### WHAT IS REQUIRED:
Please retype the data that follows, starting at the line containing "(205, 319) = (129, 185): black" and stopping after the last line.

### INFORMATION SHOWN:
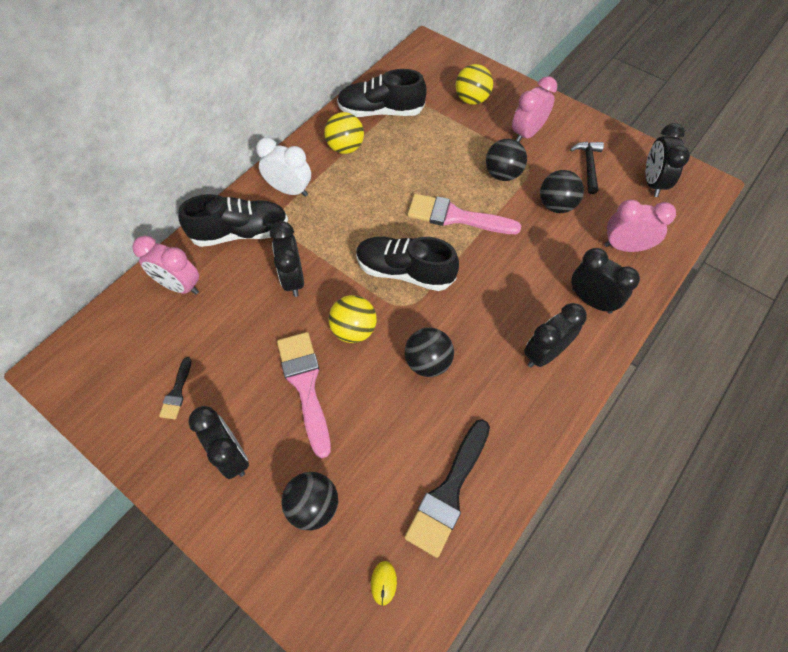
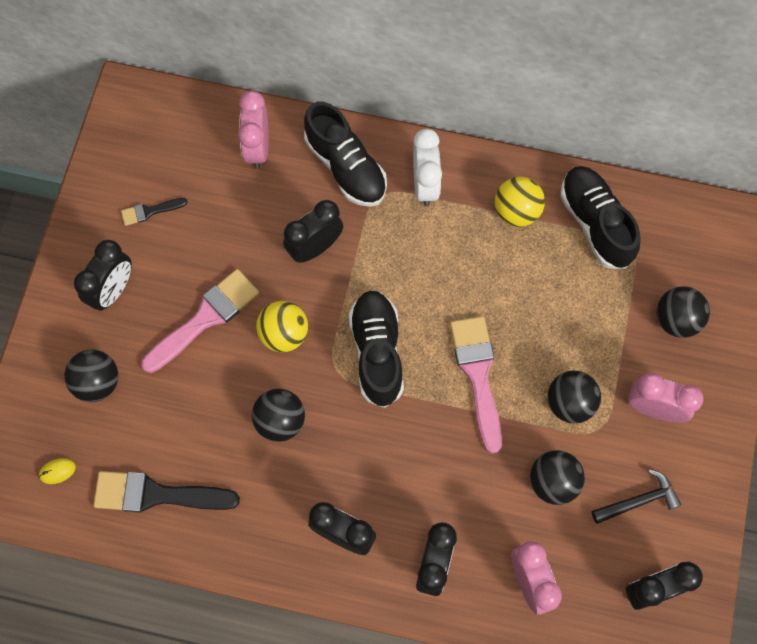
camera: 65 degrees right, 10 degrees up
(472, 99) = (676, 320): yellow ball -> black ball

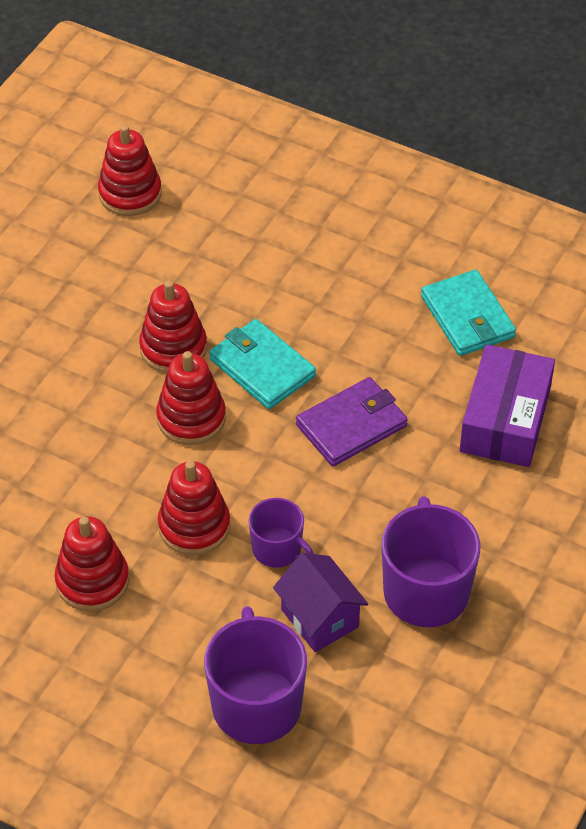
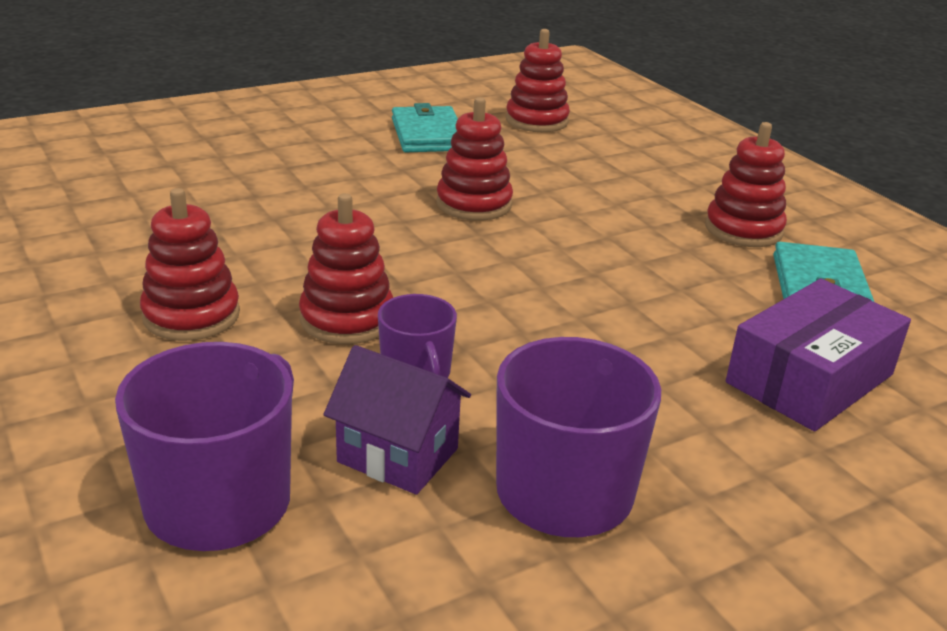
camera: 30 degrees right, 20 degrees down
(191, 418) = (438, 249): red stacking toy -> red stacking toy (743, 229)
(262, 367) = (549, 243): turquoise wallet -> turquoise wallet (428, 135)
(320, 618) = (398, 455): purple house -> purple house turned 60 degrees counterclockwise
(351, 425) = (607, 314): purple wallet -> none

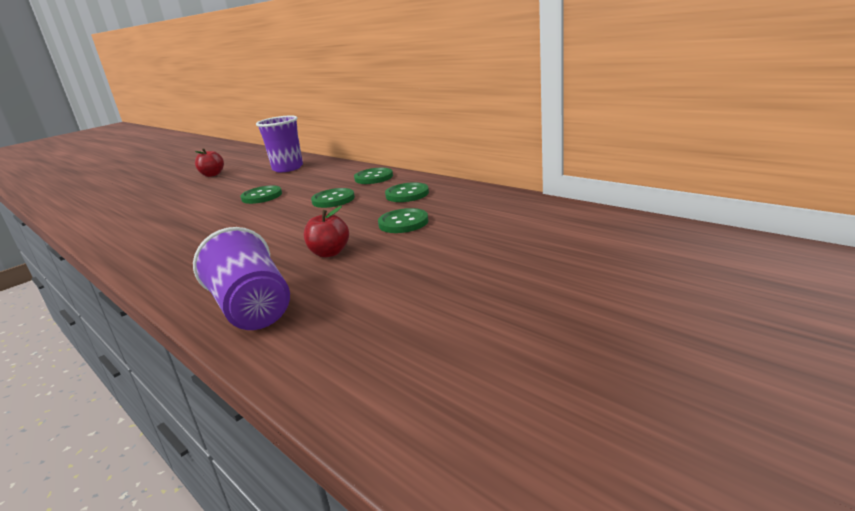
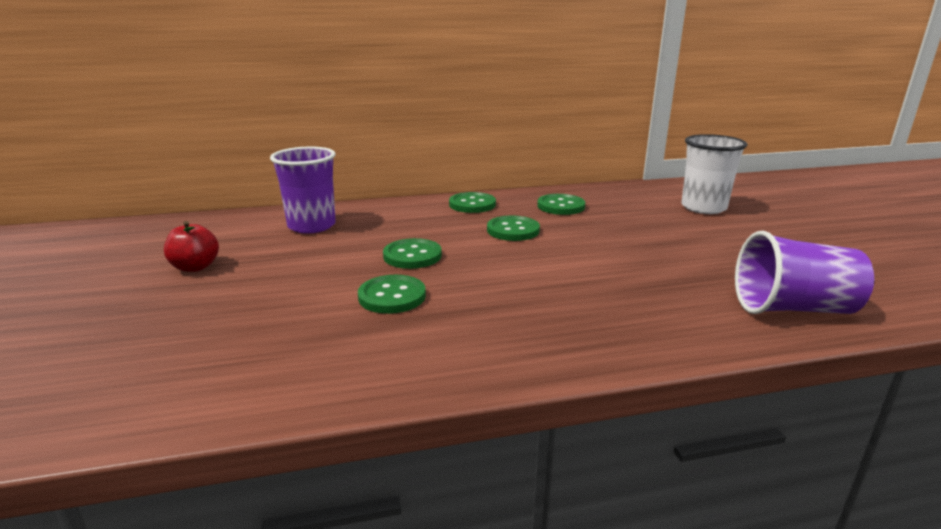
camera: 60 degrees left, 0 degrees up
(329, 253) = (681, 259): red apple -> none
(403, 223) = (642, 223): green button -> green button (392, 296)
(486, 230) = (703, 207): none -> white cup

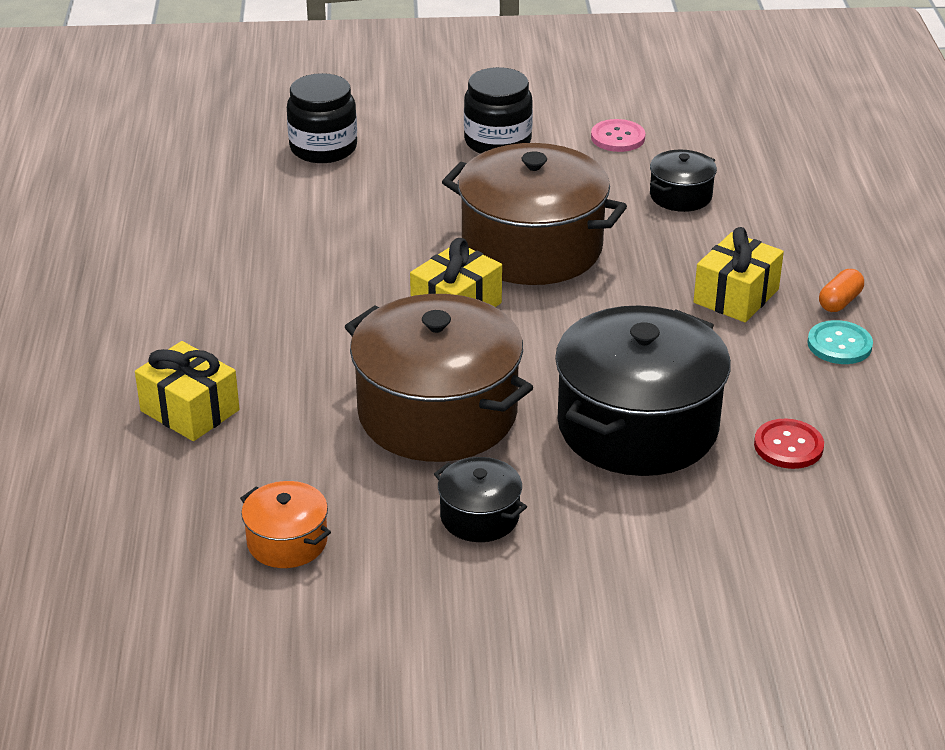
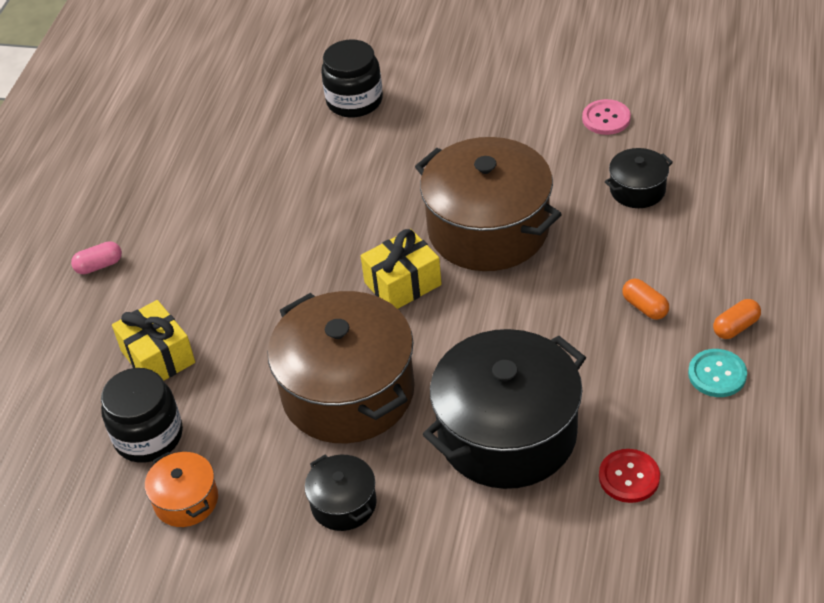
camera: 20 degrees right, 10 degrees up
(75, 333) = (99, 266): none -> pink capsule
(497, 142) = (501, 111): black jar -> black jar (148, 436)
(736, 296) = (645, 307): yellow gift -> orange capsule

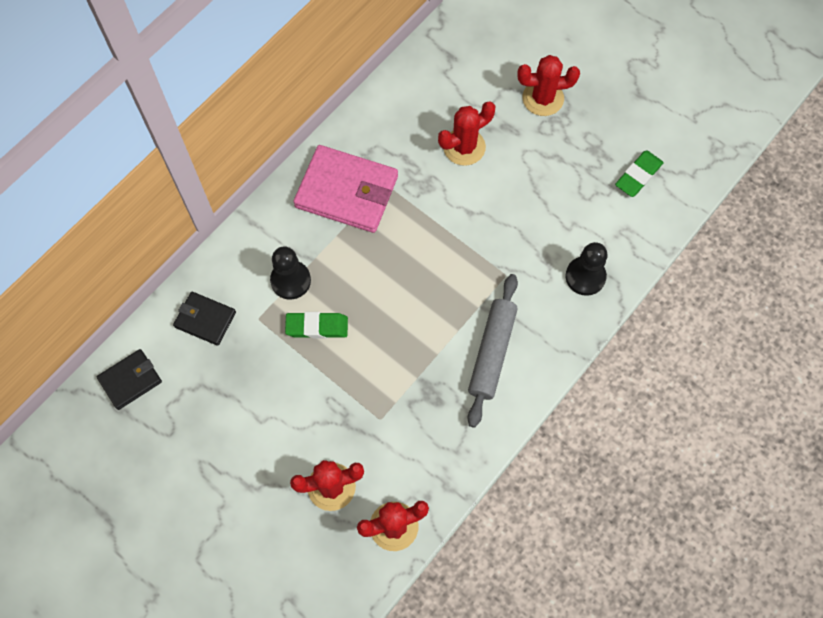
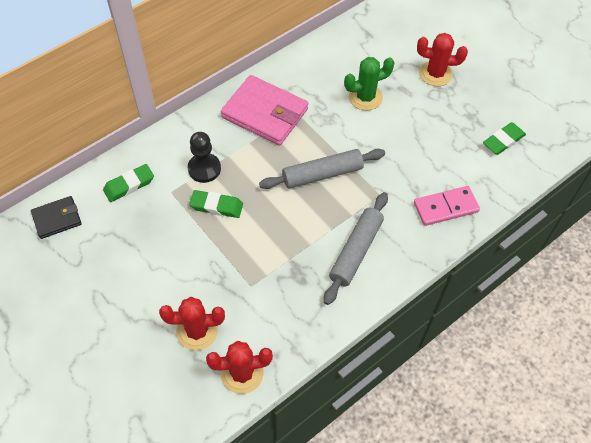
camera: 10 degrees right, 10 degrees down
(205, 319) = (129, 185): black wallet -> green eraser
(433, 261) = (322, 174): none -> grey rolling pin
(464, 147) = (365, 97): red cactus -> green cactus
(585, 276) = (445, 207): black pawn -> pink domino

### RESPONSE BELOW:
(205, 319) = (129, 185): black wallet -> green eraser
(433, 261) = (322, 174): none -> grey rolling pin
(464, 147) = (365, 97): red cactus -> green cactus
(585, 276) = (445, 207): black pawn -> pink domino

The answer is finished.